Stored data entries

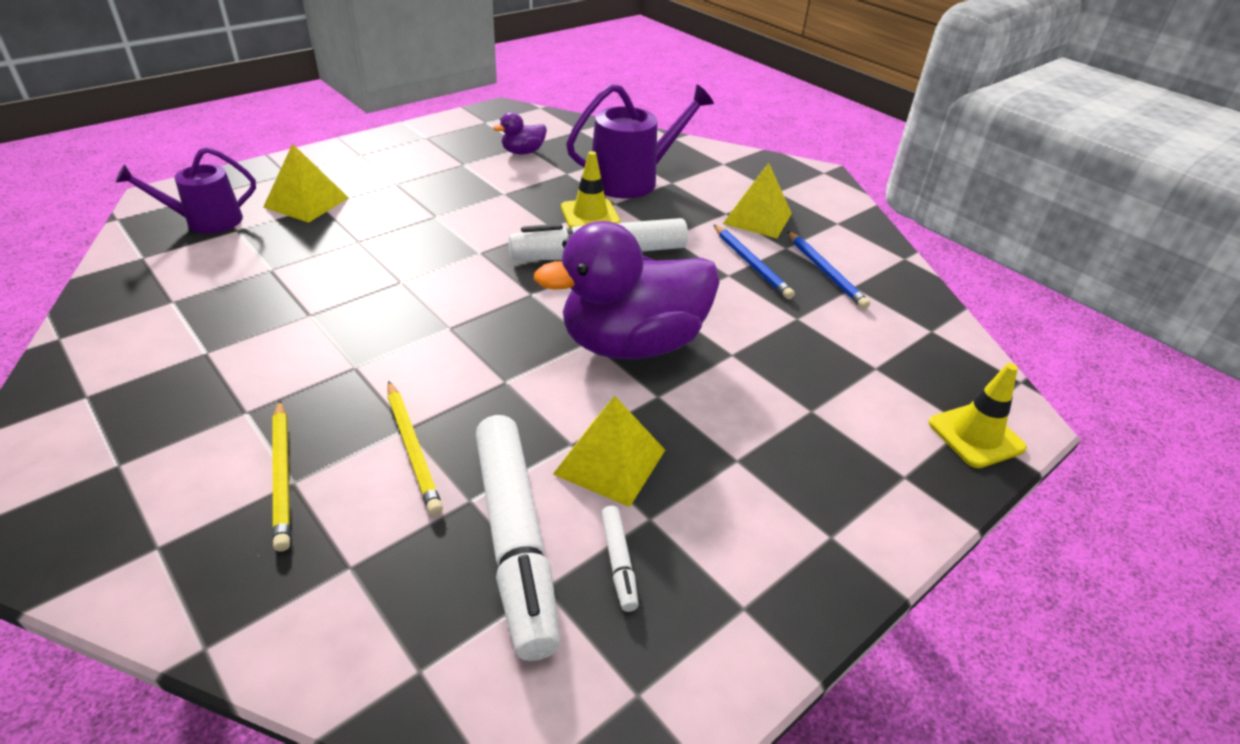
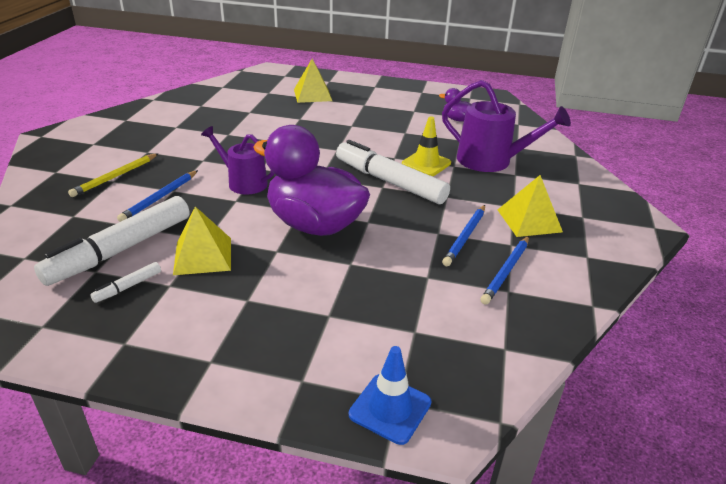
camera: 55 degrees right, 5 degrees down
(206, 221) = (265, 84): purple watering can -> purple watering can (243, 182)
(412, 448) = (160, 198): yellow pencil -> blue pencil
(976, 435) = (390, 408): yellow traffic cone -> blue traffic cone

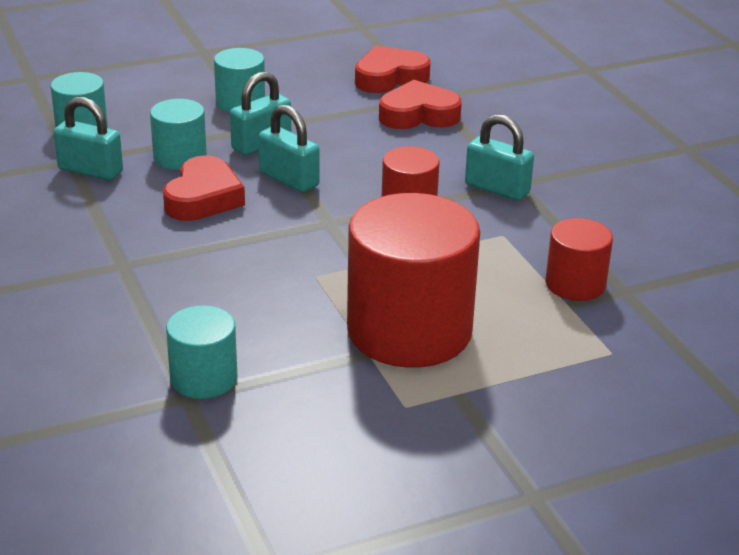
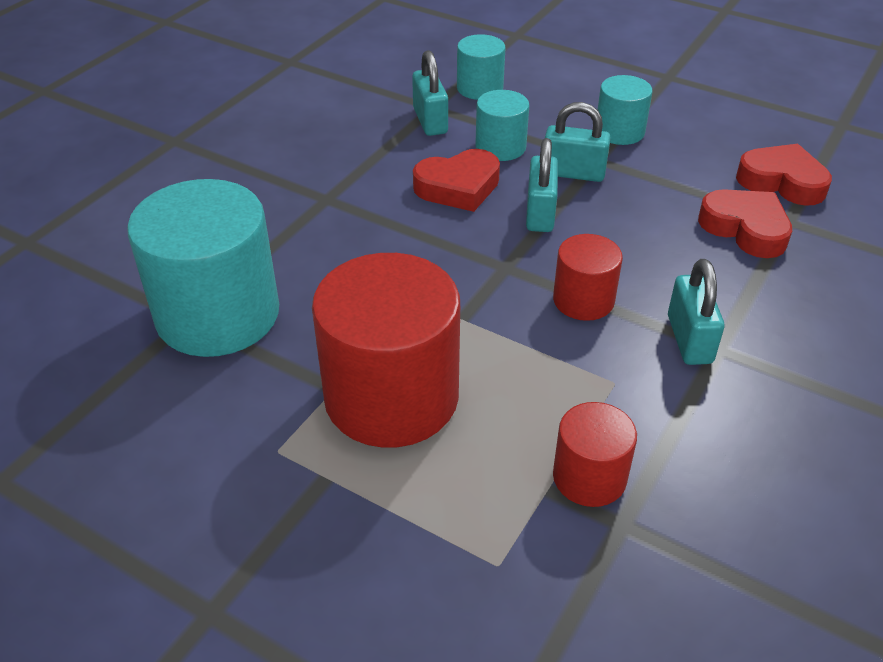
camera: 55 degrees right, 10 degrees up
(204, 378) = (218, 314): turquoise cylinder -> turquoise cylinder, size x1.97

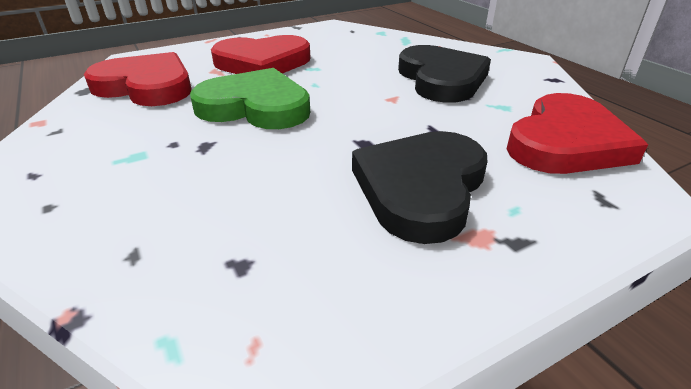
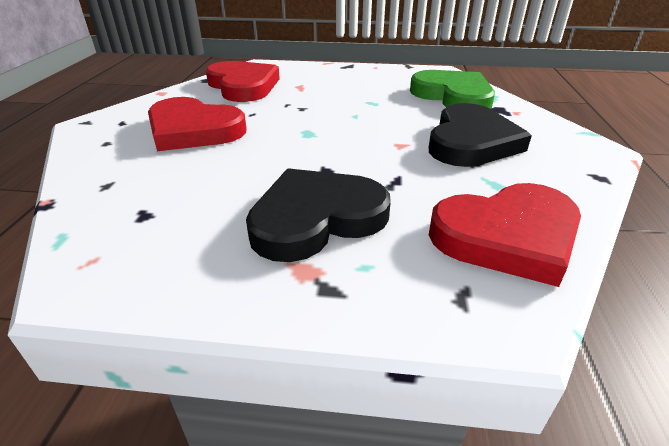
camera: 35 degrees right, 0 degrees up
(255, 107) = (289, 120): green heart -> green heart (453, 96)
(262, 63) = (339, 89): red heart -> red heart (193, 130)

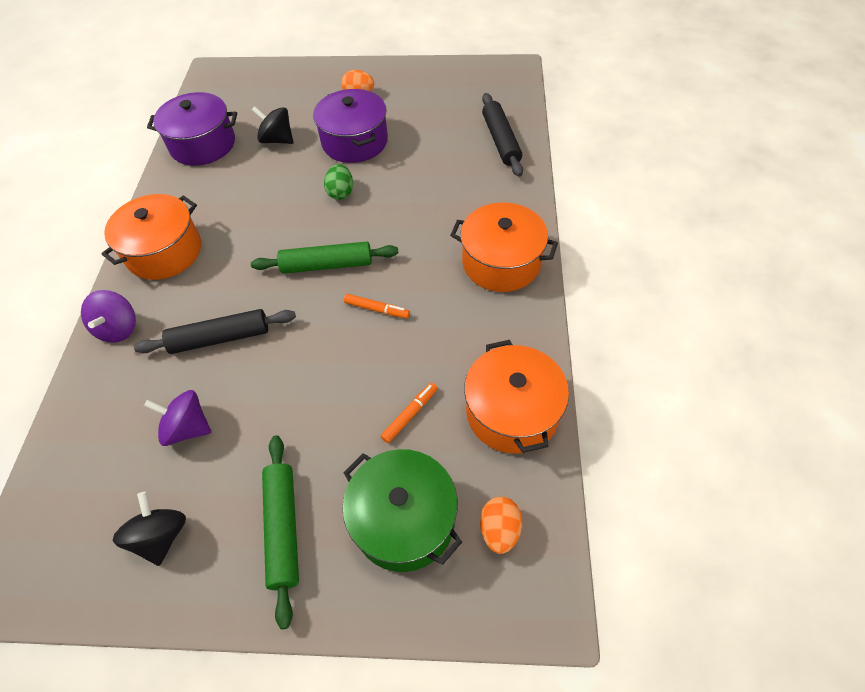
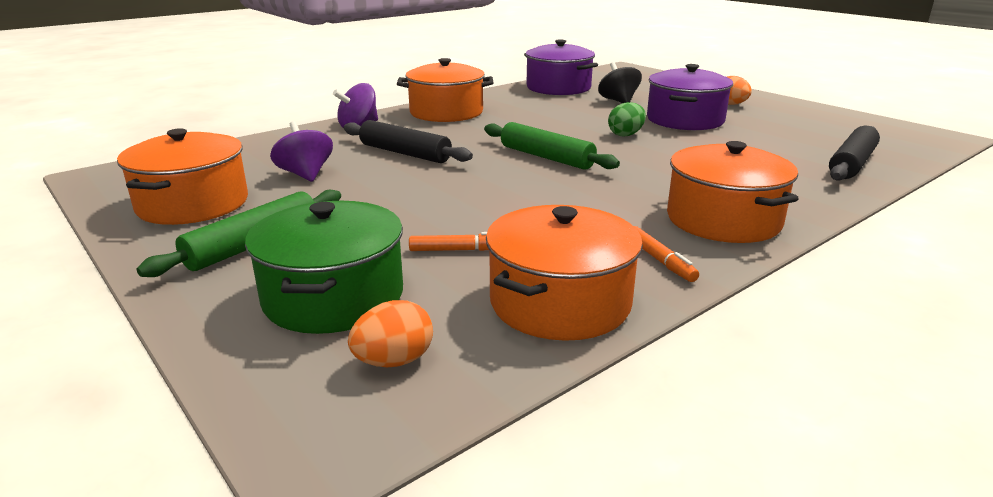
camera: 45 degrees right, 30 degrees down
(161, 536) = (193, 204): black spinning top -> orange pot
(377, 309) = (544, 191): orange marker -> orange marker (659, 260)

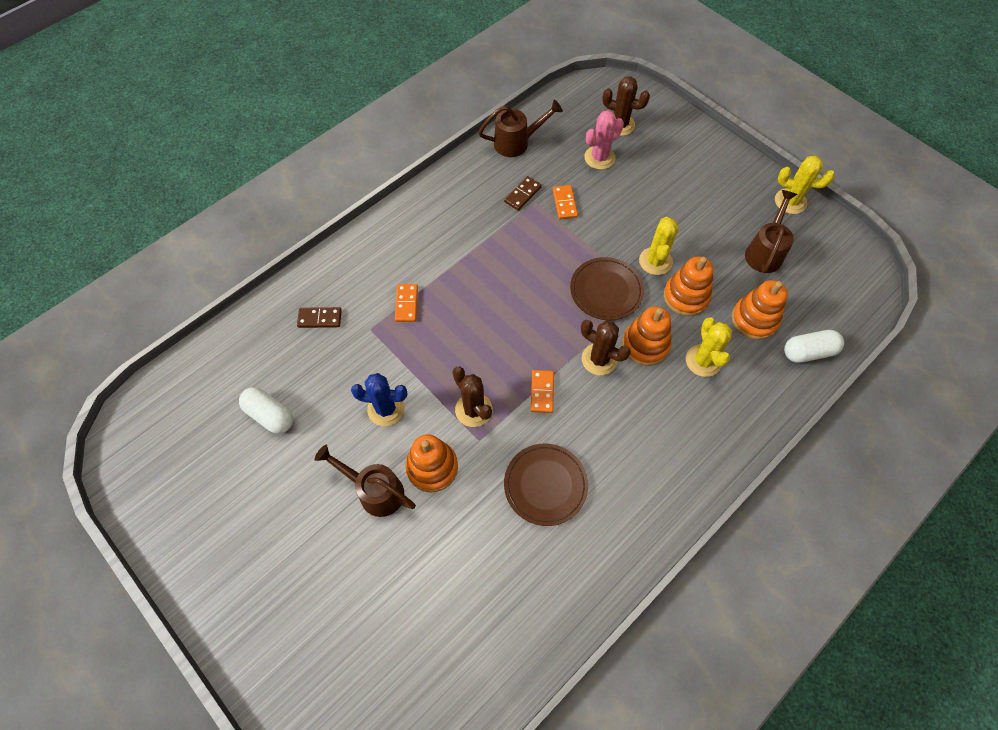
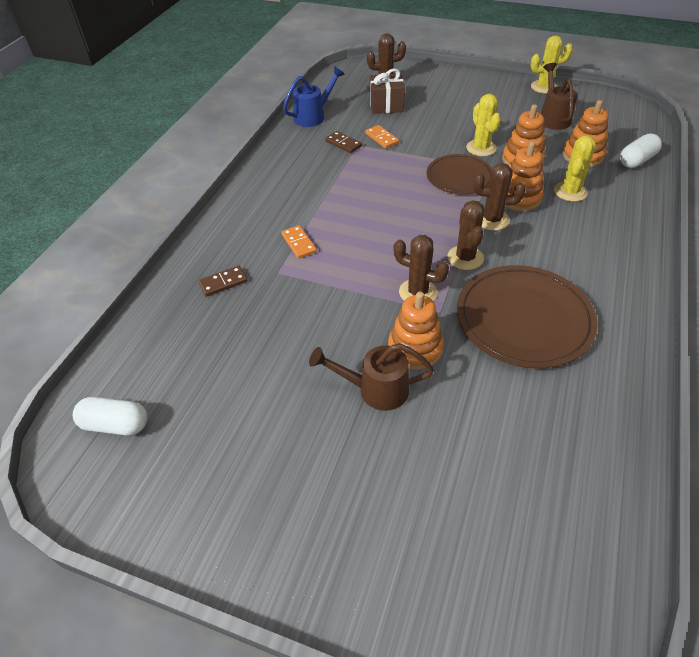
camera: 25 degrees left, 15 degrees down
(270, 415) = (224, 374): white capsule -> white capsule (115, 424)
(386, 409) = (337, 323): blue cactus -> none
(516, 143) = (313, 116): brown watering can -> blue watering can
(522, 194) = (343, 144): brown domino -> brown domino turned 60 degrees counterclockwise
(542, 392) = (465, 258): orange domino -> brown cactus
(545, 485) = (524, 319): brown plate -> brown plate, size x1.60
(599, 158) = (386, 105): pink cactus -> brown gift
(703, 360) = (570, 192): yellow cactus -> yellow cactus turned 60 degrees clockwise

EXERCISE PROMPT
Go through the records and repeat each one exactly, skipping anything that is a picture.

RESPONSE TO THE TASK
camera: 55 degrees right, 5 degrees down
(206, 221) = (265, 84): purple watering can -> purple watering can (243, 182)
(412, 448) = (160, 198): yellow pencil -> blue pencil
(976, 435) = (390, 408): yellow traffic cone -> blue traffic cone

camera: 55 degrees right, 10 degrees up
(204, 378) = (218, 314): turquoise cylinder -> turquoise cylinder, size x1.97

camera: 35 degrees right, 0 degrees up
(255, 107) = (289, 120): green heart -> green heart (453, 96)
(262, 63) = (339, 89): red heart -> red heart (193, 130)

camera: 45 degrees right, 30 degrees down
(161, 536) = (193, 204): black spinning top -> orange pot
(377, 309) = (544, 191): orange marker -> orange marker (659, 260)

camera: 25 degrees left, 15 degrees down
(270, 415) = (224, 374): white capsule -> white capsule (115, 424)
(386, 409) = (337, 323): blue cactus -> none
(516, 143) = (313, 116): brown watering can -> blue watering can
(522, 194) = (343, 144): brown domino -> brown domino turned 60 degrees counterclockwise
(542, 392) = (465, 258): orange domino -> brown cactus
(545, 485) = (524, 319): brown plate -> brown plate, size x1.60
(599, 158) = (386, 105): pink cactus -> brown gift
(703, 360) = (570, 192): yellow cactus -> yellow cactus turned 60 degrees clockwise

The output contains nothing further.